## [What the exercise asks]
Every line below from the one with "camera: 50 degrees right, 5 degrees up" through the one with "(543, 169) = (659, 310): turquoise" should be retyped exactly, both ends included; no other lines and no pictures.

## [Information given]

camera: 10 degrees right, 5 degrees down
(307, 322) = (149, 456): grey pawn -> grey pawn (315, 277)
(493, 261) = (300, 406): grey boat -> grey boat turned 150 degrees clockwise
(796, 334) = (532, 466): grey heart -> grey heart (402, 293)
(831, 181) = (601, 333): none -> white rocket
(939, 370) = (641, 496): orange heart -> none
---
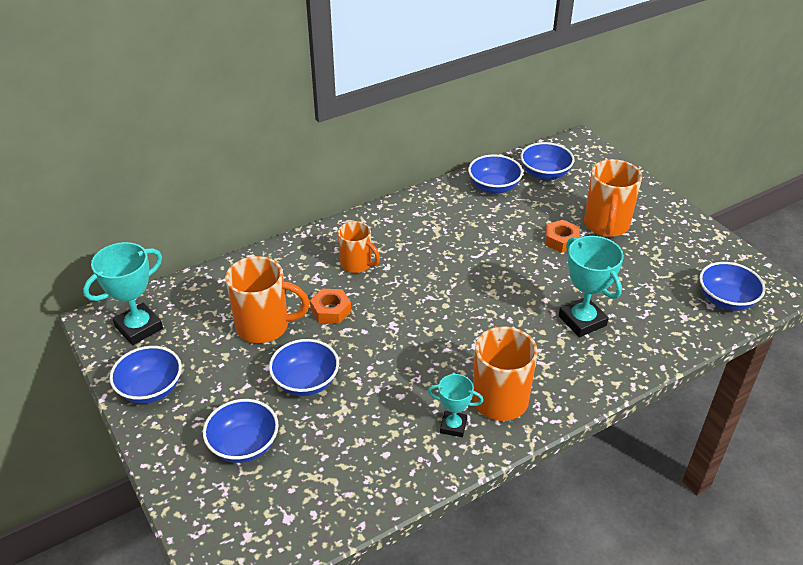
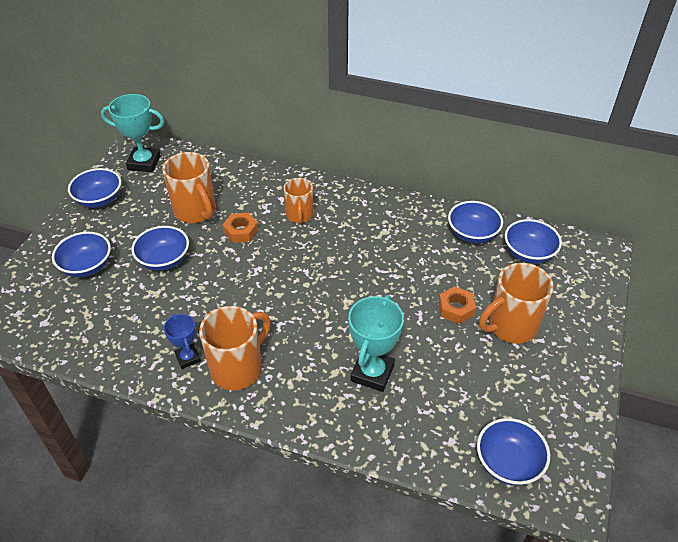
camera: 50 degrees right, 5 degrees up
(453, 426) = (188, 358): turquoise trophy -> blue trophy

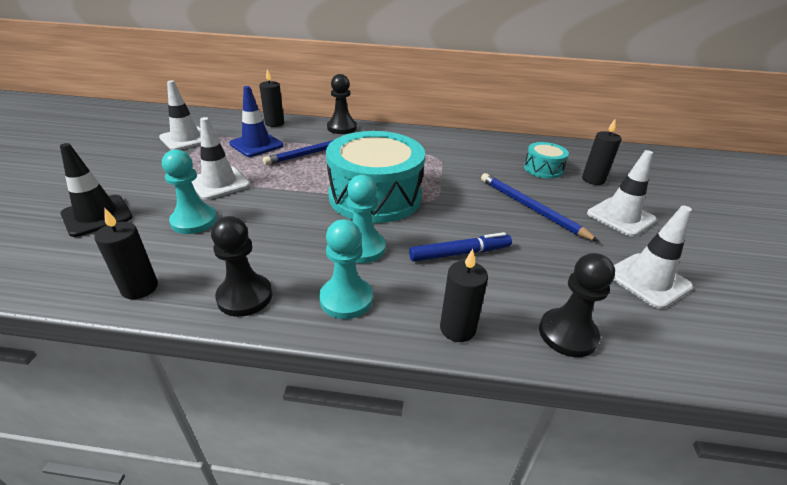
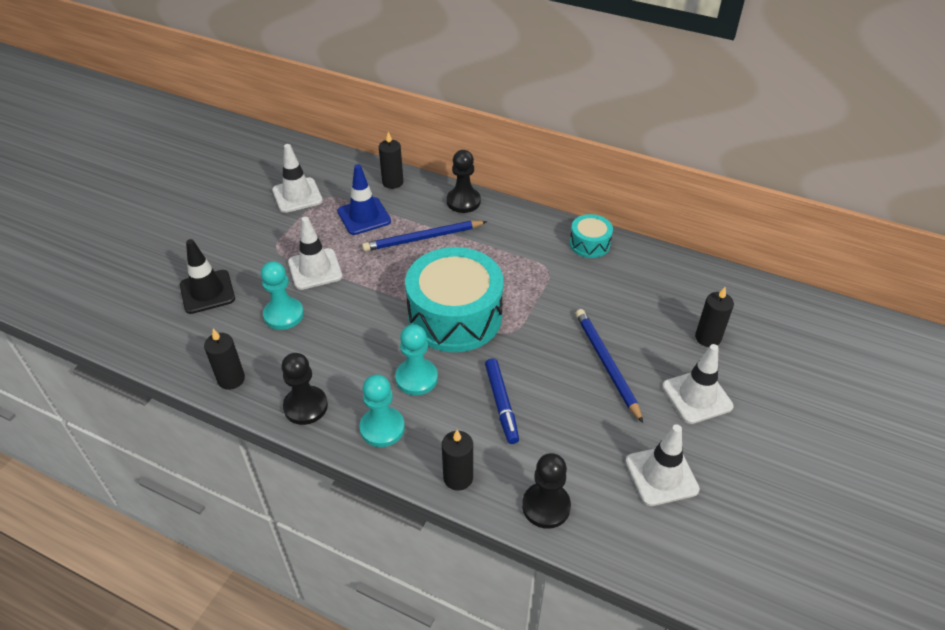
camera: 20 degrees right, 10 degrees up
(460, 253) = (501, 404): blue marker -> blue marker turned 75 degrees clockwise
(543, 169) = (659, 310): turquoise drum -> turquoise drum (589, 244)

## [Output of the exercise]
camera: 50 degrees right, 5 degrees up
(453, 426) = (188, 358): turquoise trophy -> blue trophy

camera: 20 degrees right, 10 degrees up
(460, 253) = (501, 404): blue marker -> blue marker turned 75 degrees clockwise
(543, 169) = (659, 310): turquoise drum -> turquoise drum (589, 244)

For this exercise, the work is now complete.